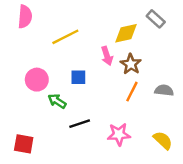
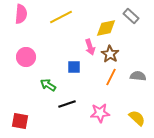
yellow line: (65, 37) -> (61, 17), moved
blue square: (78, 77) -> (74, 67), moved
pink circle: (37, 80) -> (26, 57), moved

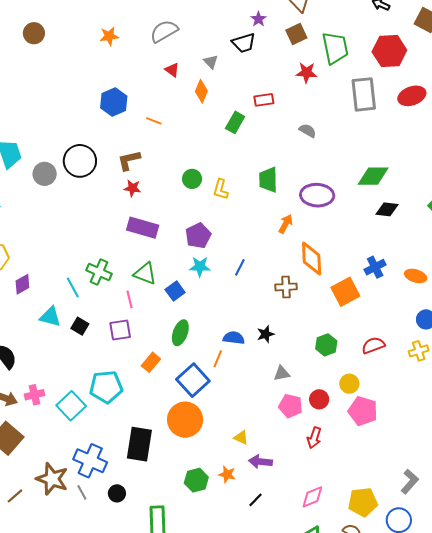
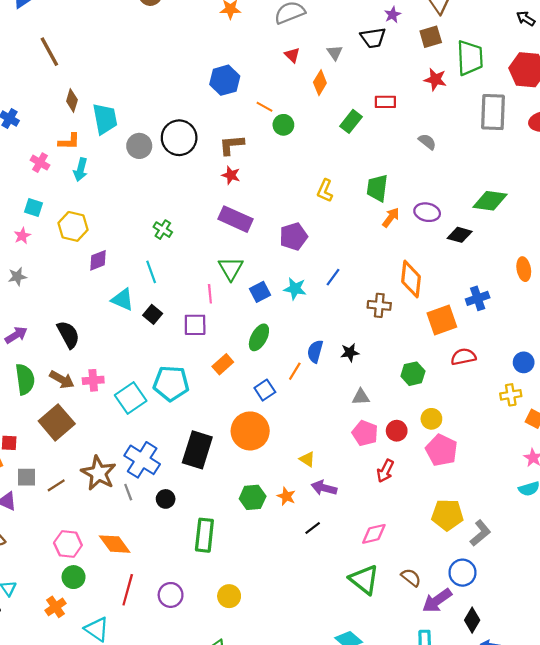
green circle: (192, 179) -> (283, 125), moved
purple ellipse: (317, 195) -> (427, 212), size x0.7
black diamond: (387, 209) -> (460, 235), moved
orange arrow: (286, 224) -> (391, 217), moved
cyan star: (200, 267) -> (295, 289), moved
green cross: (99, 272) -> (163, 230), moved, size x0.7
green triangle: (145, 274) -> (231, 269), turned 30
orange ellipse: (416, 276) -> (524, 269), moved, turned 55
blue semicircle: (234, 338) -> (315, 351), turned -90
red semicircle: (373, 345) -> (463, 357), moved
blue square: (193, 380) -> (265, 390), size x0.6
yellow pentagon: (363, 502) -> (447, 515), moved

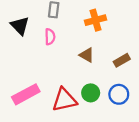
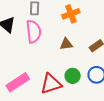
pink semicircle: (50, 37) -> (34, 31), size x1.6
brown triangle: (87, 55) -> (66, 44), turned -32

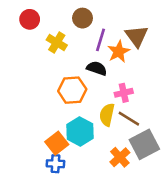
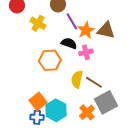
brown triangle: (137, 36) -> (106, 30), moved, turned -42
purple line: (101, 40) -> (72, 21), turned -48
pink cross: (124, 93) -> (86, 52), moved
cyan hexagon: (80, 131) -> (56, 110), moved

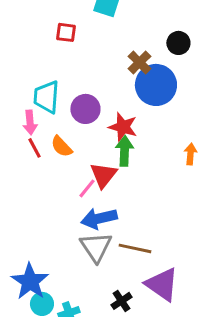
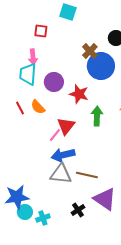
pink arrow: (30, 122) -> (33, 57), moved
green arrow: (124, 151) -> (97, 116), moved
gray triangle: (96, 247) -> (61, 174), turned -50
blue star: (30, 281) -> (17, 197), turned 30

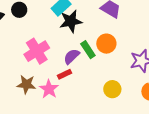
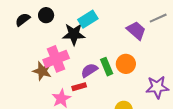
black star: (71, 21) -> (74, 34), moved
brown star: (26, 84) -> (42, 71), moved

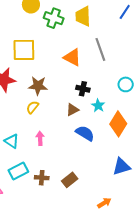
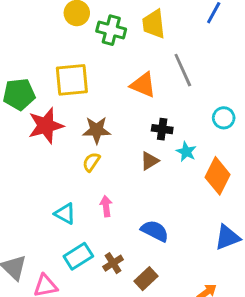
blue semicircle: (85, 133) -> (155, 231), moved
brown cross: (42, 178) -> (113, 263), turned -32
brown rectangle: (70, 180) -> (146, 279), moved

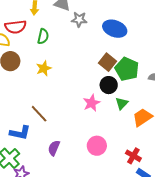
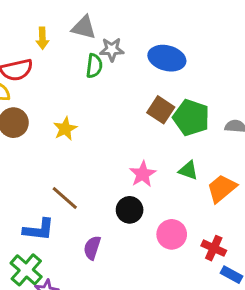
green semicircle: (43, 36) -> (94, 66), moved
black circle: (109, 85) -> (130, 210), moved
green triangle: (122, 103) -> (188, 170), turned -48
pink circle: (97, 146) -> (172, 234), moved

____________________

ACTIVITY ::
What is needed is an exact copy of the lines from the start of the records through the line containing "blue semicircle: (85, 133)", with no pictures.

WRITTEN RESPONSE ::
yellow line: (65, 37) -> (61, 17), moved
blue square: (78, 77) -> (74, 67), moved
pink circle: (37, 80) -> (26, 57), moved

green circle: (192, 179) -> (283, 125), moved
purple ellipse: (317, 195) -> (427, 212), size x0.7
black diamond: (387, 209) -> (460, 235), moved
orange arrow: (286, 224) -> (391, 217), moved
cyan star: (200, 267) -> (295, 289), moved
green cross: (99, 272) -> (163, 230), moved, size x0.7
green triangle: (145, 274) -> (231, 269), turned 30
orange ellipse: (416, 276) -> (524, 269), moved, turned 55
blue semicircle: (234, 338) -> (315, 351), turned -90
red semicircle: (373, 345) -> (463, 357), moved
blue square: (193, 380) -> (265, 390), size x0.6
yellow pentagon: (363, 502) -> (447, 515), moved

pink semicircle: (50, 37) -> (34, 31), size x1.6
brown triangle: (87, 55) -> (66, 44), turned -32

brown triangle: (137, 36) -> (106, 30), moved, turned -42
purple line: (101, 40) -> (72, 21), turned -48
pink cross: (124, 93) -> (86, 52), moved
cyan hexagon: (80, 131) -> (56, 110), moved

pink arrow: (30, 122) -> (33, 57), moved
green arrow: (124, 151) -> (97, 116), moved
gray triangle: (96, 247) -> (61, 174), turned -50
blue star: (30, 281) -> (17, 197), turned 30

black star: (71, 21) -> (74, 34), moved
brown star: (26, 84) -> (42, 71), moved

blue semicircle: (85, 133) -> (155, 231), moved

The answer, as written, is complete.